##### Data to use
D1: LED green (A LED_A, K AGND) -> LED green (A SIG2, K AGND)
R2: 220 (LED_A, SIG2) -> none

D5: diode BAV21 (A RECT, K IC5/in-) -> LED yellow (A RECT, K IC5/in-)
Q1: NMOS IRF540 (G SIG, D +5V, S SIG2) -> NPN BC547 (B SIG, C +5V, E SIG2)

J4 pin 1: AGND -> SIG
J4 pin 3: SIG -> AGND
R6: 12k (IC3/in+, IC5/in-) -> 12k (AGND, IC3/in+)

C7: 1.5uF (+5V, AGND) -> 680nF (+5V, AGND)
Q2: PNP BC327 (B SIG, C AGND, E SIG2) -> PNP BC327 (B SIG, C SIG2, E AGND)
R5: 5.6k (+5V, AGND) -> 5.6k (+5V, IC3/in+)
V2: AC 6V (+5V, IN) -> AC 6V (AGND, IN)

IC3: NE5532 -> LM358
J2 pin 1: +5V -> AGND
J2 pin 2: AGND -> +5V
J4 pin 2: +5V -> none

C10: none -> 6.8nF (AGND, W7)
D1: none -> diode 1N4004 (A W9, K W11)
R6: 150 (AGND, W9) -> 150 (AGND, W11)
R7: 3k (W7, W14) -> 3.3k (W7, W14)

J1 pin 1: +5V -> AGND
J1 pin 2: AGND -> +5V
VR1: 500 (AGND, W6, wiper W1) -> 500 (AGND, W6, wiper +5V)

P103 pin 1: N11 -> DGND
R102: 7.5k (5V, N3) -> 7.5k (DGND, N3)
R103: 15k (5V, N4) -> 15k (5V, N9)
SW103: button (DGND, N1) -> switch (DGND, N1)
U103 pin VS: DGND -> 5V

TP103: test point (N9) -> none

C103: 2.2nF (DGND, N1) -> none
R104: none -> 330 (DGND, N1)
##########
[What the exercise asks] In the data above, find the line that contains "VR1: 500 (AGND, W6, wiper", then reproduce exactly every line from the first line through that line.

[The completed task]
D1: LED green (A LED_A, K AGND) -> LED green (A SIG2, K AGND)
R2: 220 (LED_A, SIG2) -> none

D5: diode BAV21 (A RECT, K IC5/in-) -> LED yellow (A RECT, K IC5/in-)
Q1: NMOS IRF540 (G SIG, D +5V, S SIG2) -> NPN BC547 (B SIG, C +5V, E SIG2)

J4 pin 1: AGND -> SIG
J4 pin 3: SIG -> AGND
R6: 12k (IC3/in+, IC5/in-) -> 12k (AGND, IC3/in+)

C7: 1.5uF (+5V, AGND) -> 680nF (+5V, AGND)
Q2: PNP BC327 (B SIG, C AGND, E SIG2) -> PNP BC327 (B SIG, C SIG2, E AGND)
R5: 5.6k (+5V, AGND) -> 5.6k (+5V, IC3/in+)
V2: AC 6V (+5V, IN) -> AC 6V (AGND, IN)

IC3: NE5532 -> LM358
J2 pin 1: +5V -> AGND
J2 pin 2: AGND -> +5V
J4 pin 2: +5V -> none

C10: none -> 6.8nF (AGND, W7)
D1: none -> diode 1N4004 (A W9, K W11)
R6: 150 (AGND, W9) -> 150 (AGND, W11)
R7: 3k (W7, W14) -> 3.3k (W7, W14)

J1 pin 1: +5V -> AGND
J1 pin 2: AGND -> +5V
VR1: 500 (AGND, W6, wiper W1) -> 500 (AGND, W6, wiper +5V)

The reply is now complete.